Repeat word for word every line from the one holding "purple can: 3 -> 5" to the end of the material below.

* * * * *

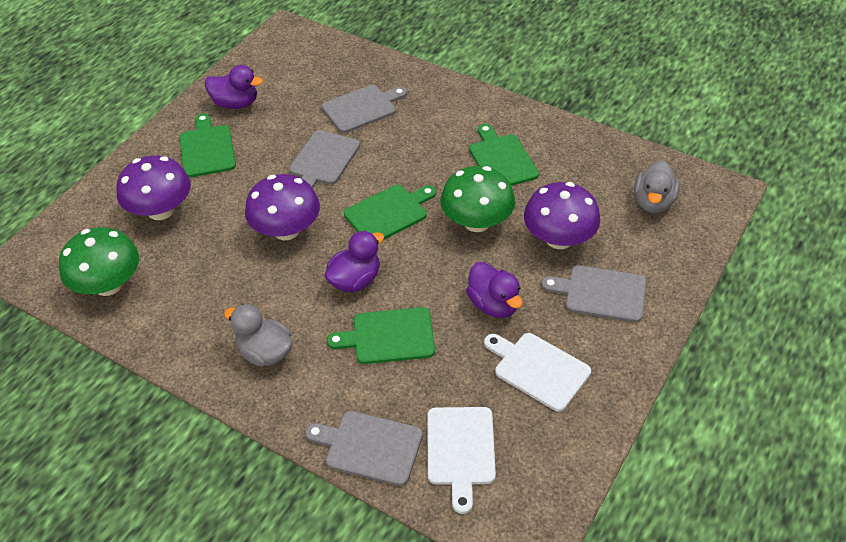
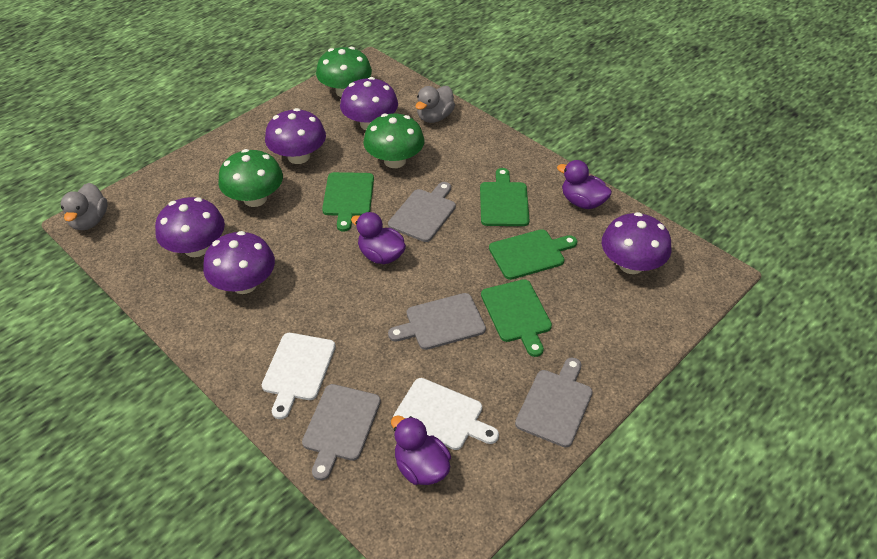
green mushroom: 2 -> 3
purple mushroom: 3 -> 5

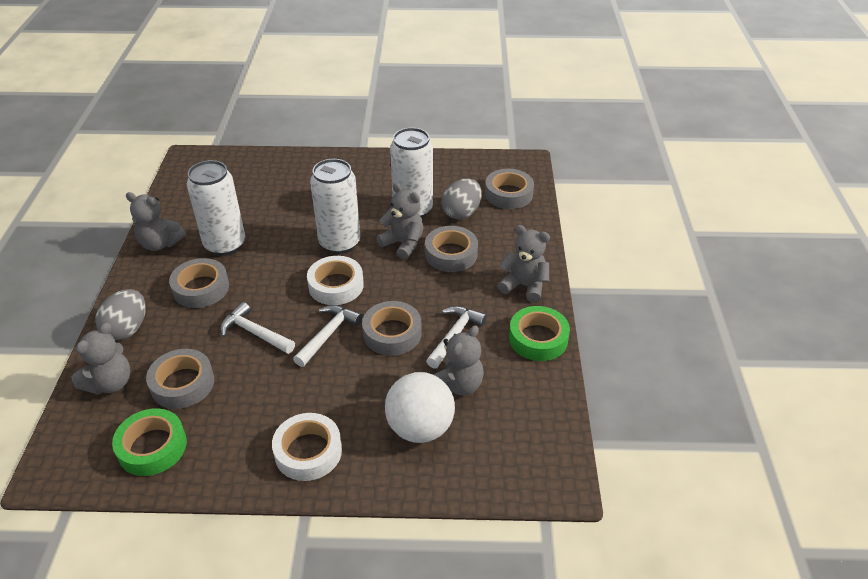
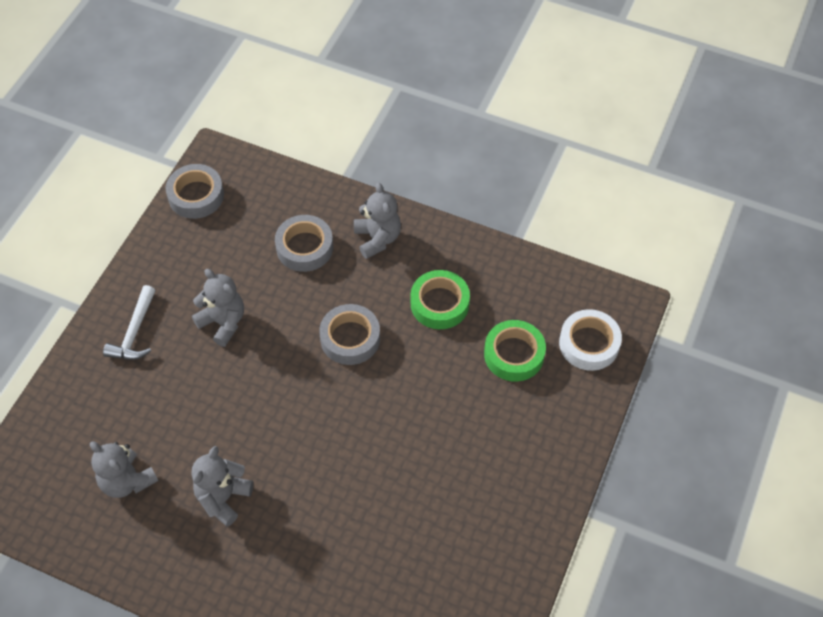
grey egg: 2 -> 0
grey tape: 5 -> 3
grey teddy bear: 5 -> 4
white ball: 1 -> 0
white can: 3 -> 0
white hammer: 3 -> 1
white tape: 2 -> 1

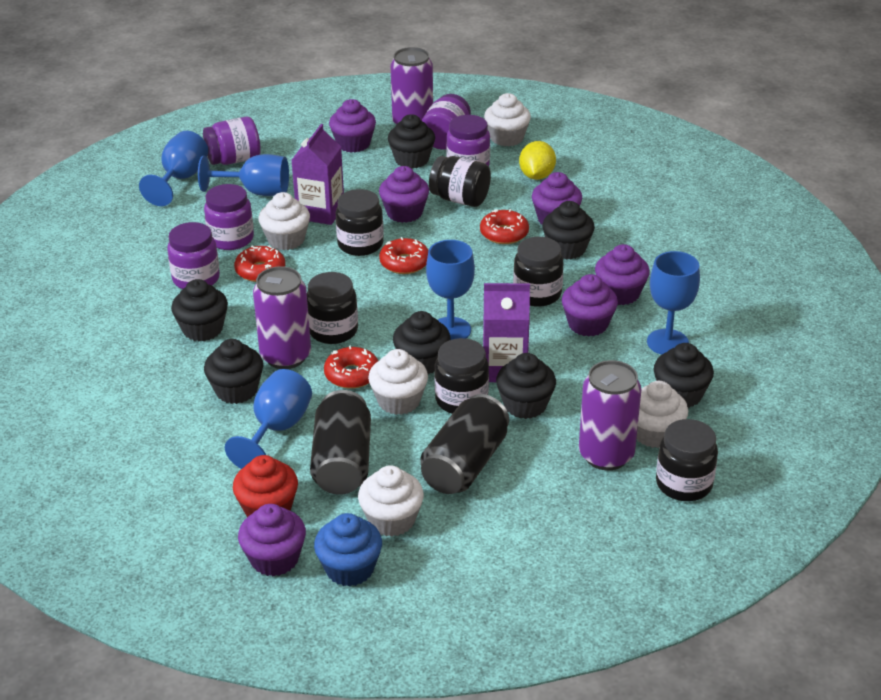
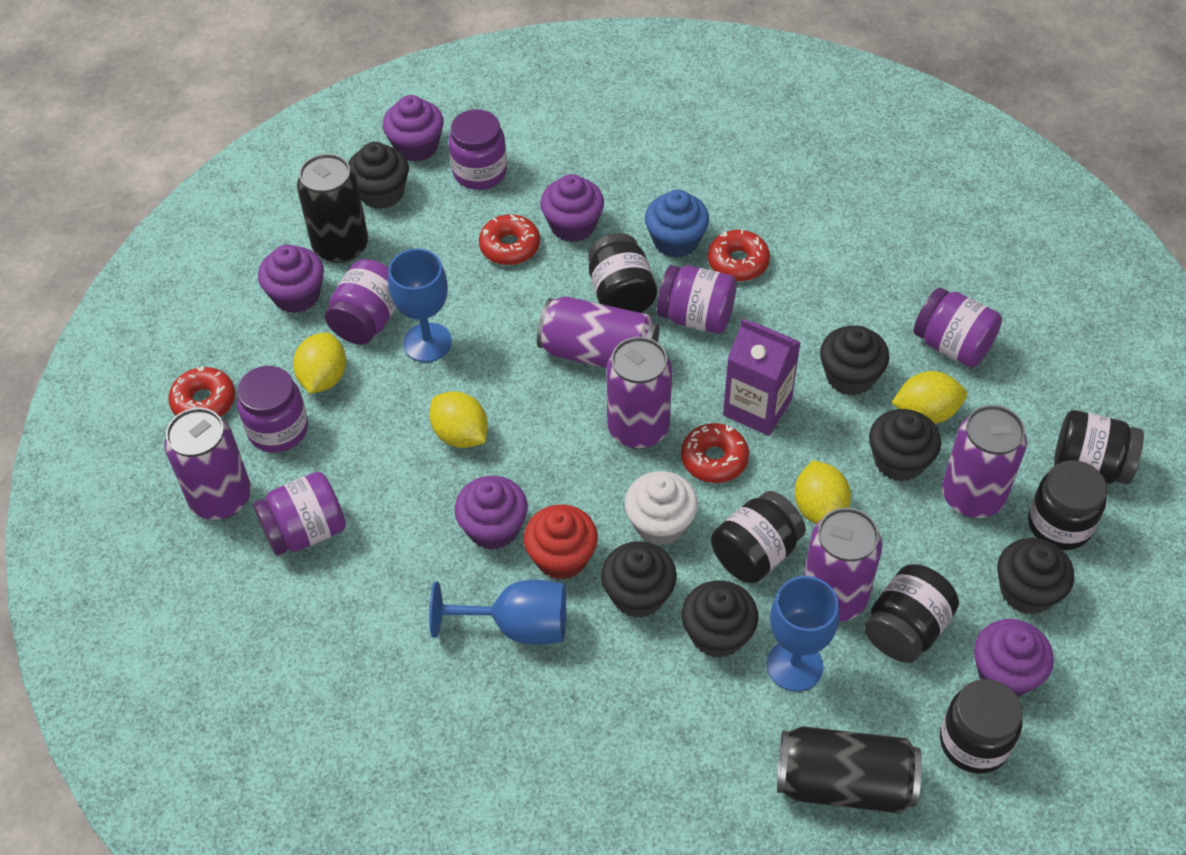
black cupcake: 7 -> 6
blue goblet: 5 -> 3
purple can: 3 -> 5
purple carton: 2 -> 1
purple cupcake: 6 -> 5
purple jar: 5 -> 6
white cupcake: 5 -> 1
yellow lemon: 1 -> 4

* * * * *

**Exercise answer:**
purple can: 3 -> 5
purple carton: 2 -> 1
purple cupcake: 6 -> 5
purple jar: 5 -> 6
white cupcake: 5 -> 1
yellow lemon: 1 -> 4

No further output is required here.